Work to complete:
Set the whole listing down again, word for word, with no pictures.
-------------------------
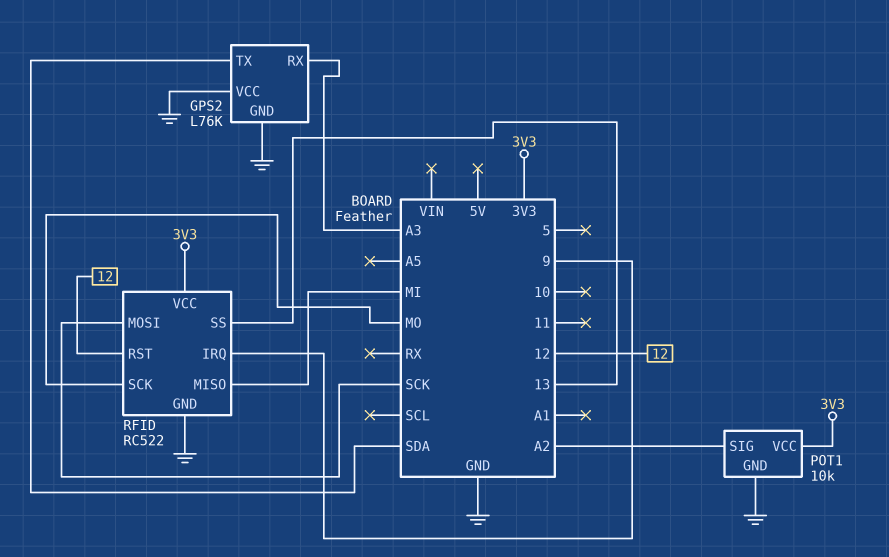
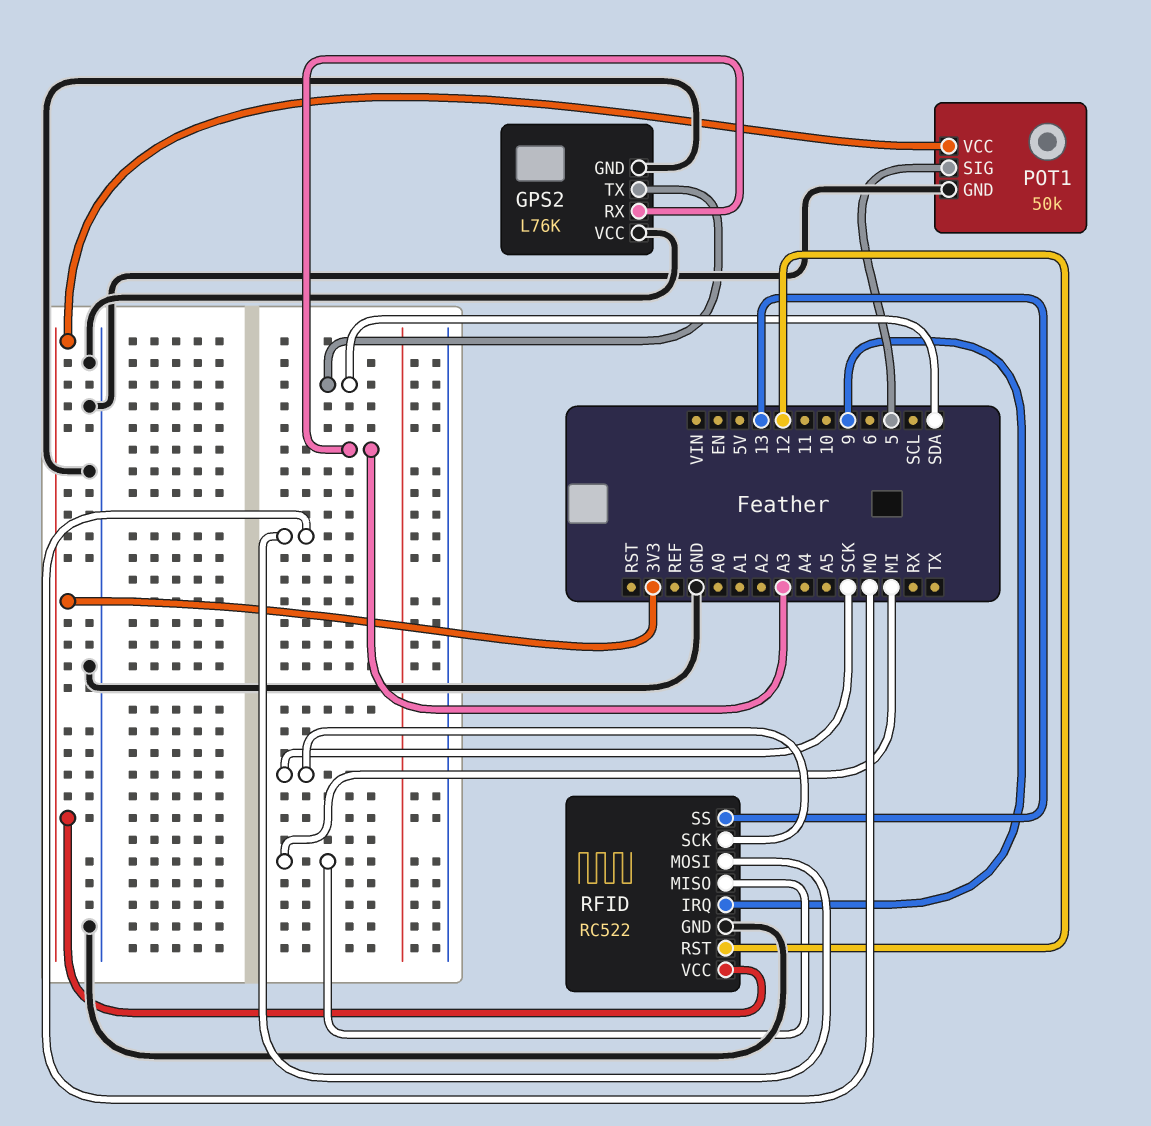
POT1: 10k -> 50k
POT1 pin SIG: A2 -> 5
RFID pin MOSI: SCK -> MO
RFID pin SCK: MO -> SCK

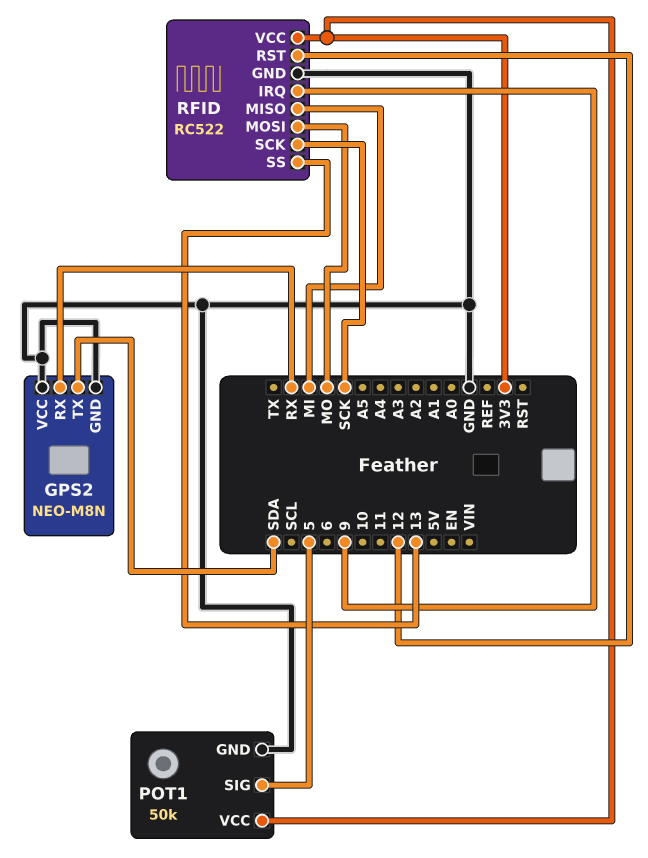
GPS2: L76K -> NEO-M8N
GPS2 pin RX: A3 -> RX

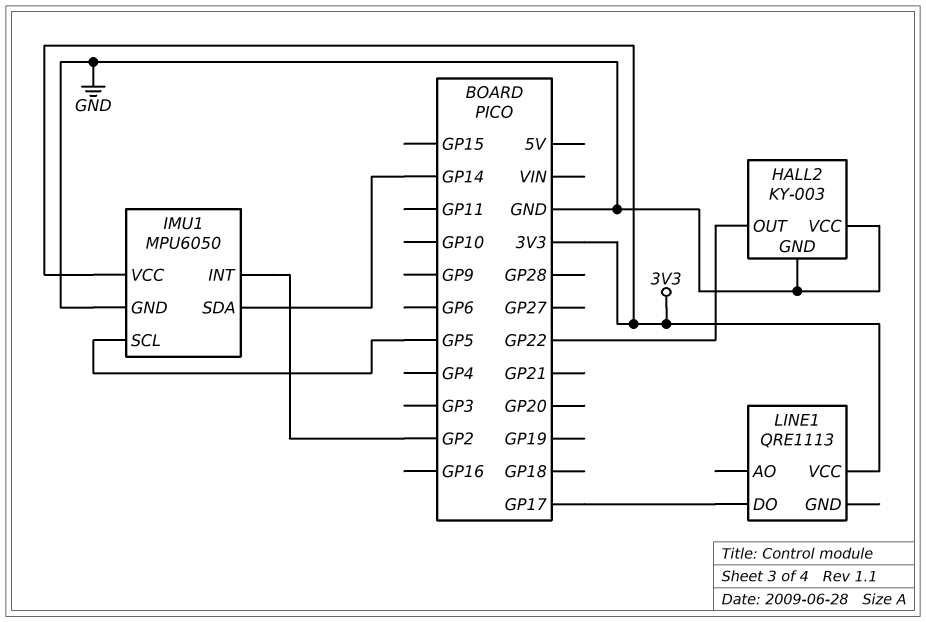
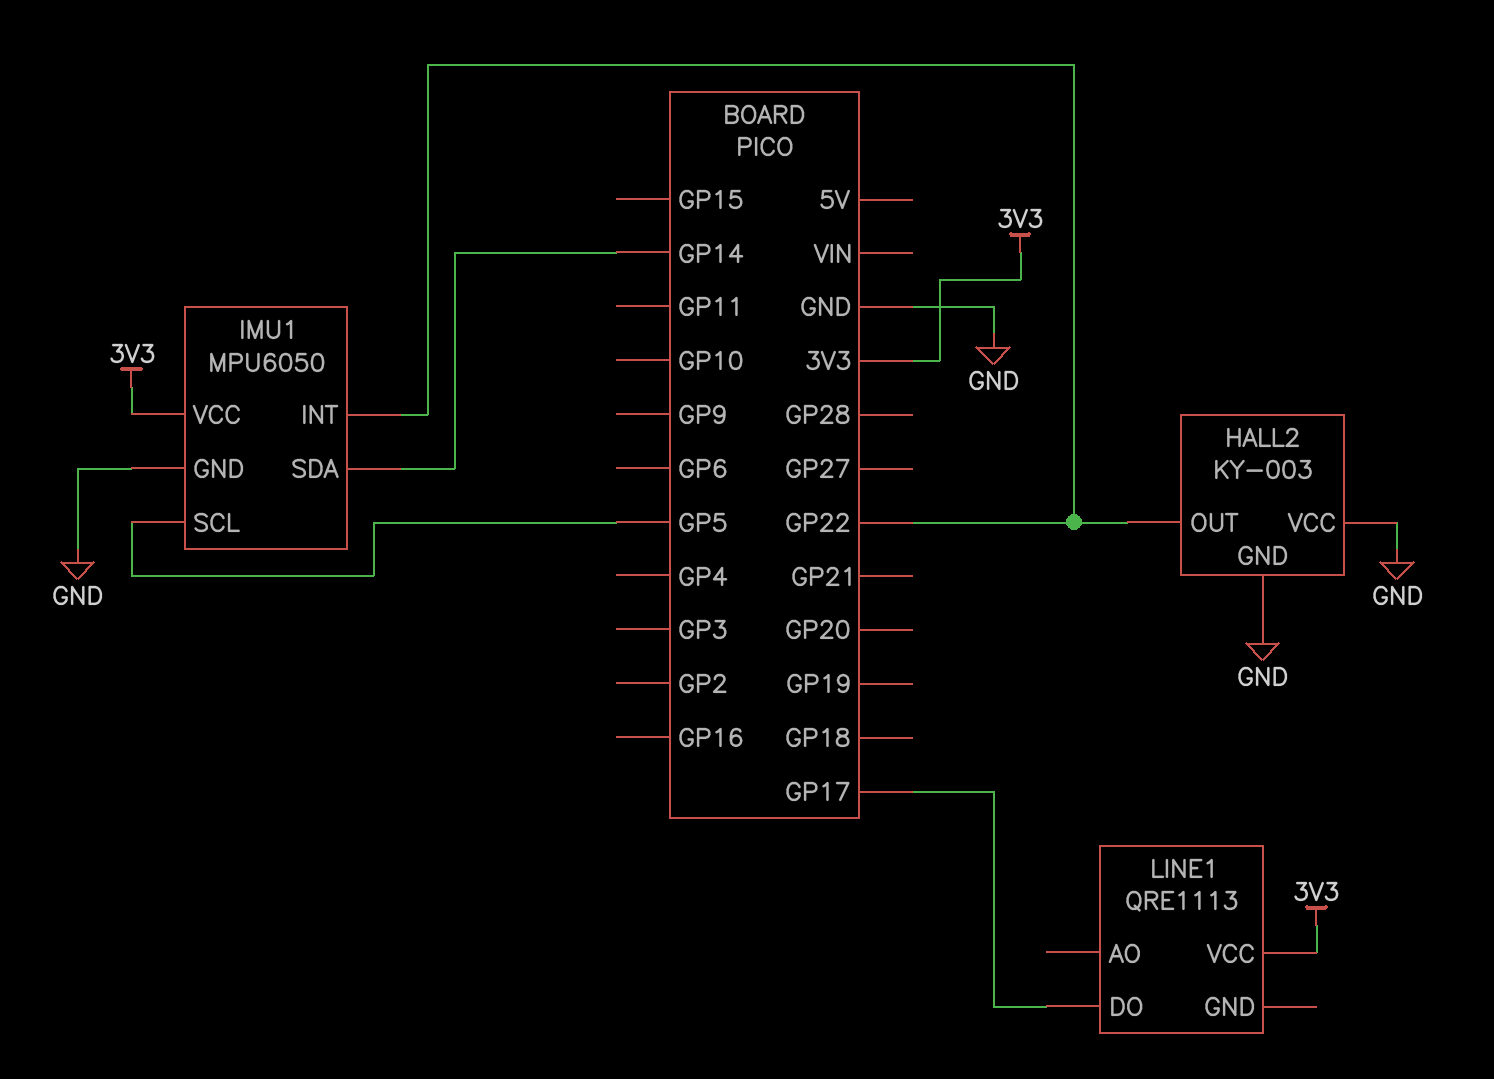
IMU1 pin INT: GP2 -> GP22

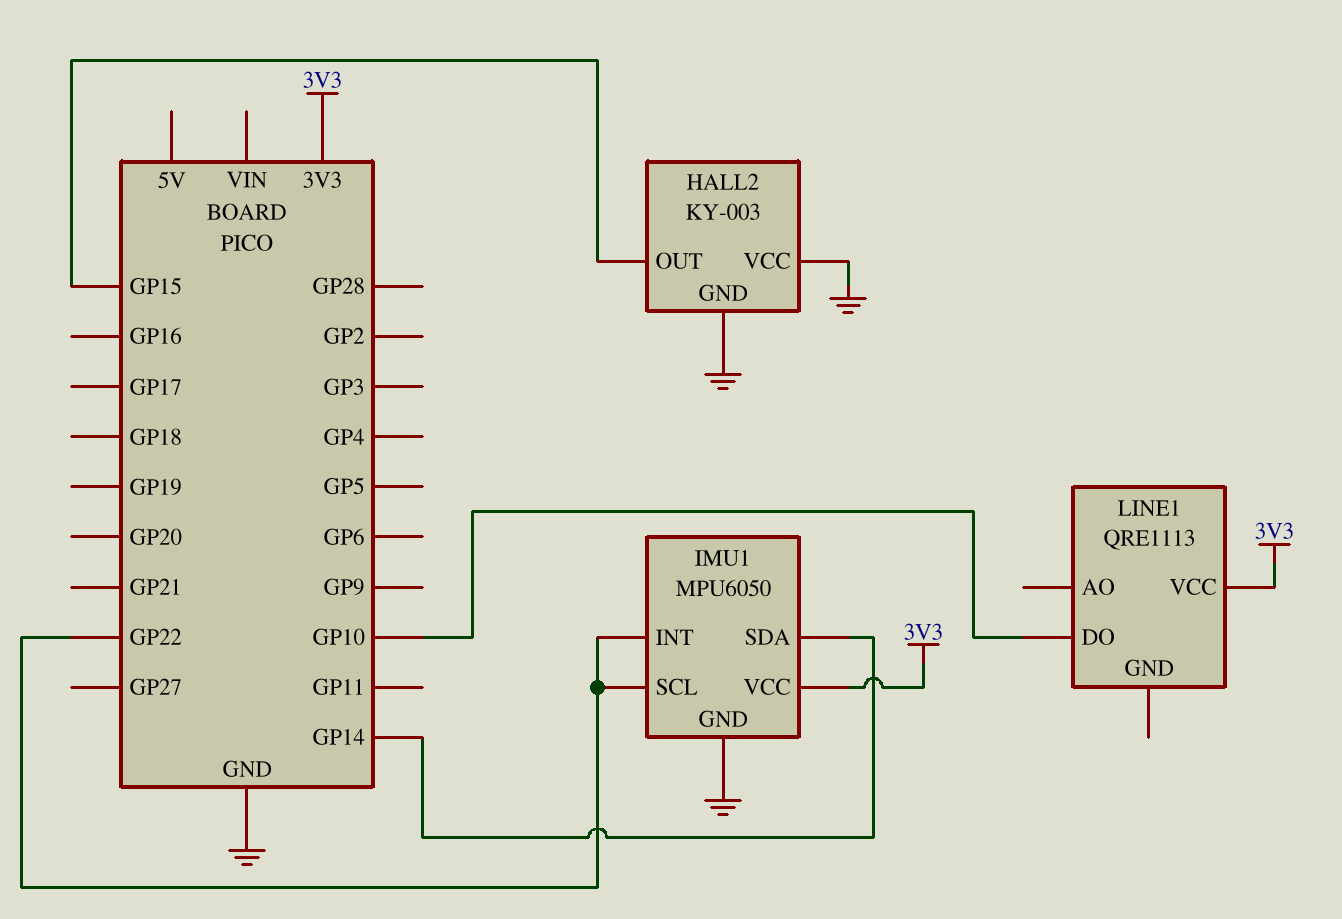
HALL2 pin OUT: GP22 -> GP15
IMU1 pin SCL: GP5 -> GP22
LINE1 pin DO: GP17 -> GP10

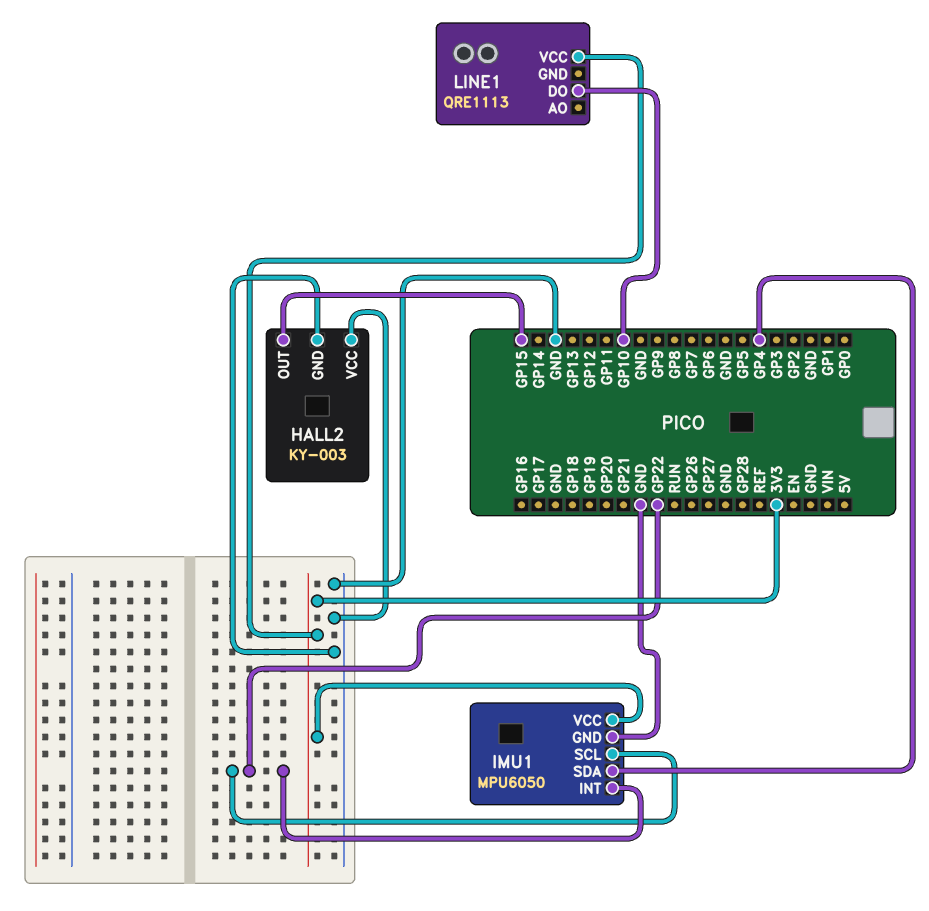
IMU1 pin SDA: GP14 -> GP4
-------------------------
Task result:
POT1: 10k -> 50k
POT1 pin SIG: A2 -> 5
RFID pin MOSI: SCK -> MO
RFID pin SCK: MO -> SCK

GPS2: L76K -> NEO-M8N
GPS2 pin RX: A3 -> RX

IMU1 pin INT: GP2 -> GP22

HALL2 pin OUT: GP22 -> GP15
IMU1 pin SCL: GP5 -> GP22
LINE1 pin DO: GP17 -> GP10

IMU1 pin SDA: GP14 -> GP4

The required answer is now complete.